Print exactly the lines below between the line holding "camera: 15 degrees left, 10 degrees up" and the line holding "(622, 382) = (669, 234): purple", inclusive, and nothing more.
----- Dataset records
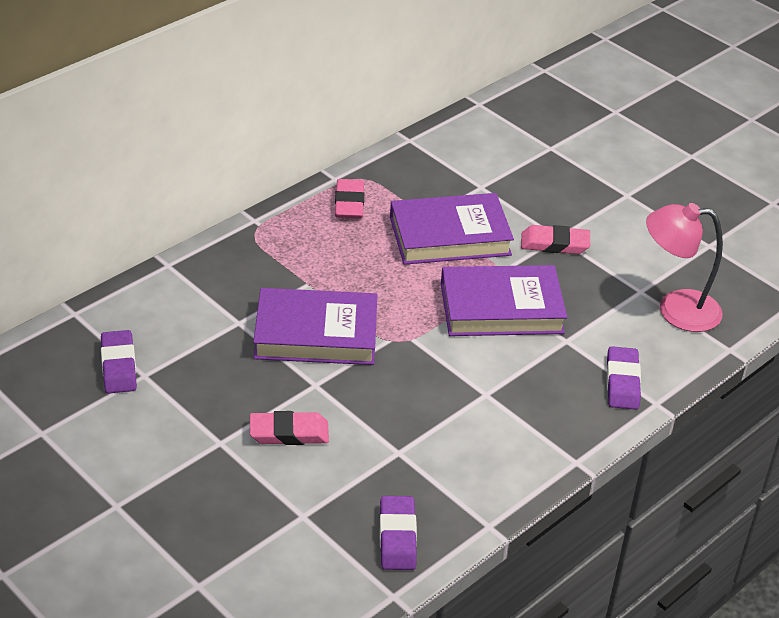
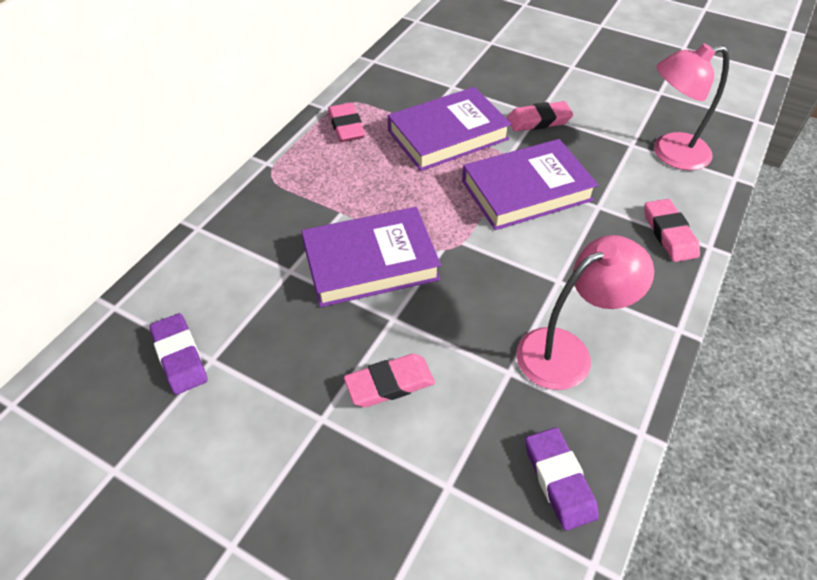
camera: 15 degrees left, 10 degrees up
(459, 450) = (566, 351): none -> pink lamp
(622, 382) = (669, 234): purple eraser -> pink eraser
----------
----- Dataset records
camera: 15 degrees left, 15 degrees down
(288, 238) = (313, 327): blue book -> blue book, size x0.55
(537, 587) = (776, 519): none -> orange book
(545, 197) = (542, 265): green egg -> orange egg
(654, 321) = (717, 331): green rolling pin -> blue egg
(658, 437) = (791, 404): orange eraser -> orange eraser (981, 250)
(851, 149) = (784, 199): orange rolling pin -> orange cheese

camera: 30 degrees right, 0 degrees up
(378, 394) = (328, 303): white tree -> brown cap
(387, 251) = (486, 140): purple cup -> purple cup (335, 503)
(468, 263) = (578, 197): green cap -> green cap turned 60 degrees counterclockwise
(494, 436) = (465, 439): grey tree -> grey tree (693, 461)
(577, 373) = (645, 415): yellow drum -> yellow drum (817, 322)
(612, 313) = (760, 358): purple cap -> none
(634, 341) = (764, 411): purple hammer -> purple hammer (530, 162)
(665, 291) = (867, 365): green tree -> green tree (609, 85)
----------
----- Dataset records
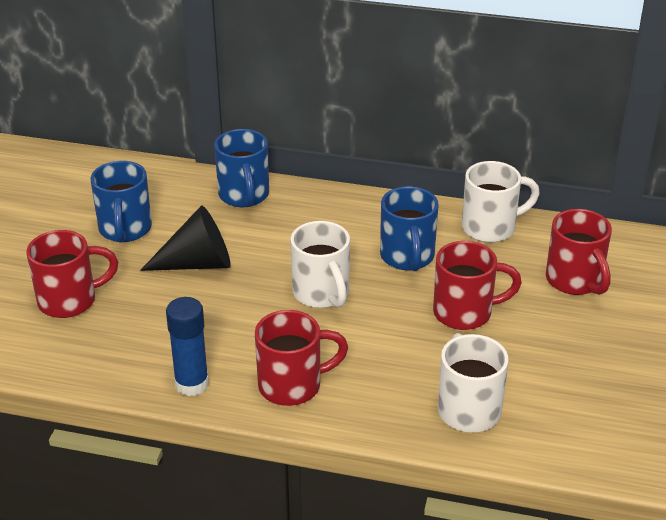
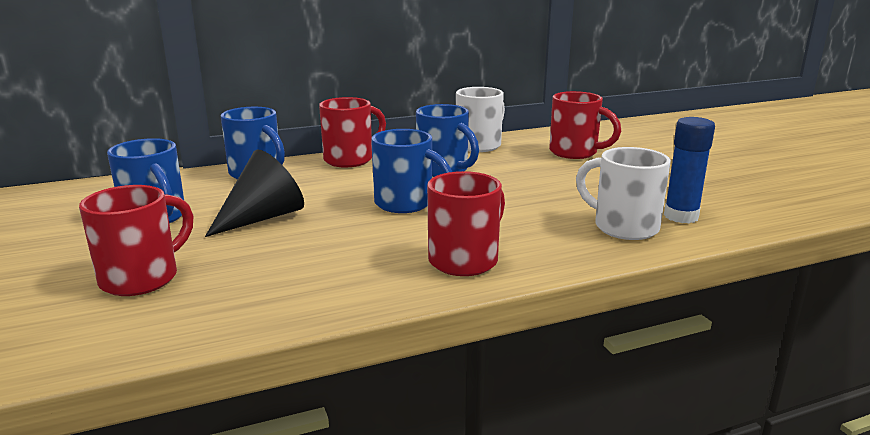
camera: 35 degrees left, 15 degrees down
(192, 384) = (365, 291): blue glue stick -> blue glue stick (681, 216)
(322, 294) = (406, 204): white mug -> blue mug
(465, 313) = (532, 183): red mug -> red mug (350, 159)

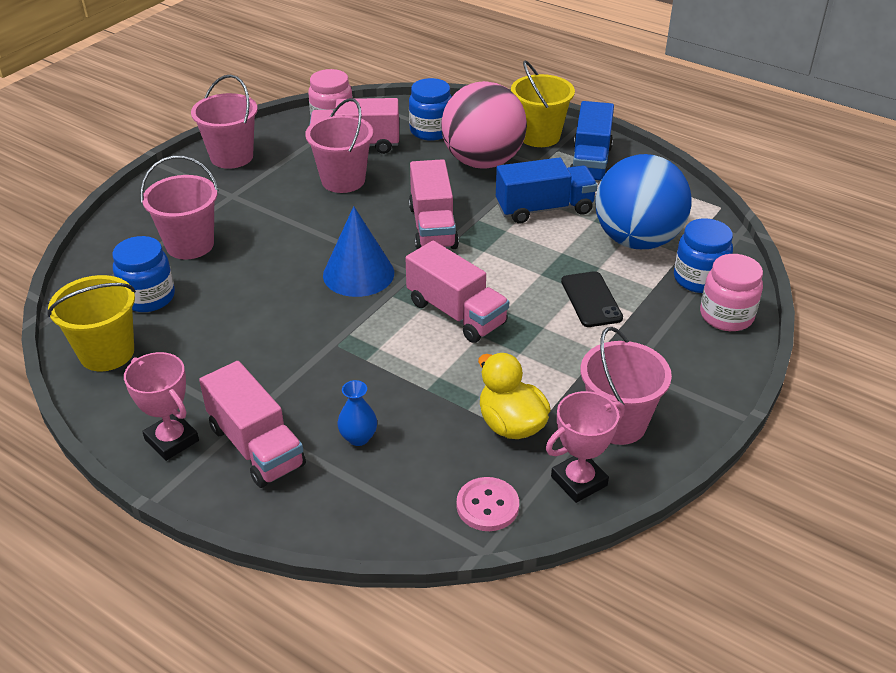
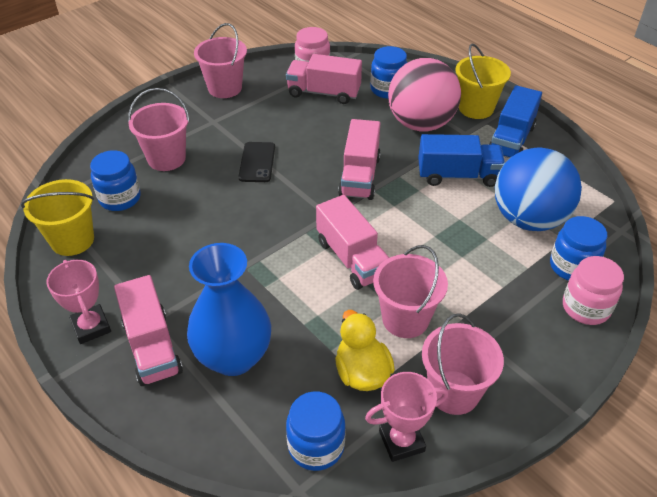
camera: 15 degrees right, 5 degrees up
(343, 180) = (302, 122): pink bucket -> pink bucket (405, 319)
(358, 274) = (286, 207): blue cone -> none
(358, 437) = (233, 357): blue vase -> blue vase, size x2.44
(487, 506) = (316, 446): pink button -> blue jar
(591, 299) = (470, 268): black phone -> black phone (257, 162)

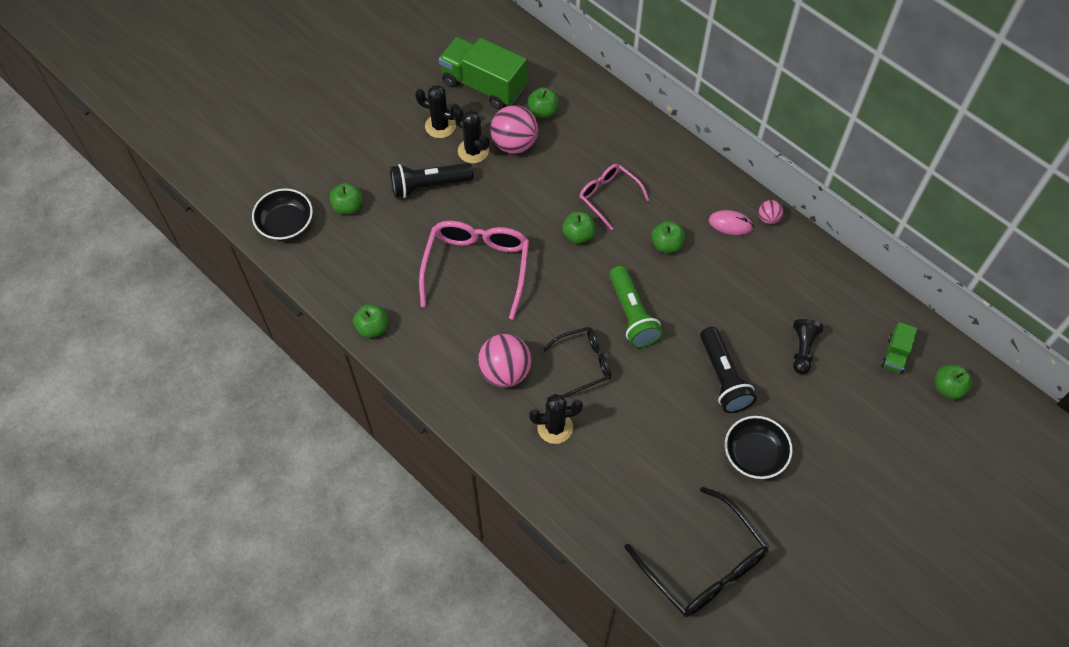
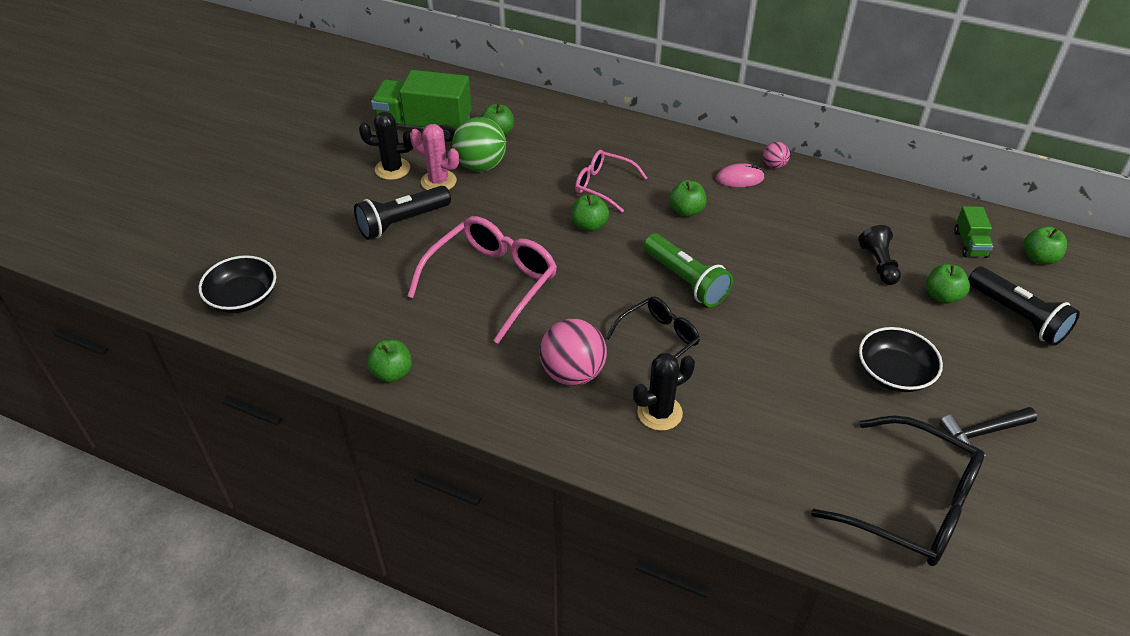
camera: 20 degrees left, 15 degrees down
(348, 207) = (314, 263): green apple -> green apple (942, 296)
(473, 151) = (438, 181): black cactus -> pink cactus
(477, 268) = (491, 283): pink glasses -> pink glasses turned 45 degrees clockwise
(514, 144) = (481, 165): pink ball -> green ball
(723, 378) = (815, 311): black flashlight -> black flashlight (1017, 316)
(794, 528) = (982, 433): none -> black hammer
----------
**Answer to the problem**:
camera: 15 degrees left, 10 degrees up
(459, 450) = (566, 351): none -> pink lamp
(622, 382) = (669, 234): purple eraser -> pink eraser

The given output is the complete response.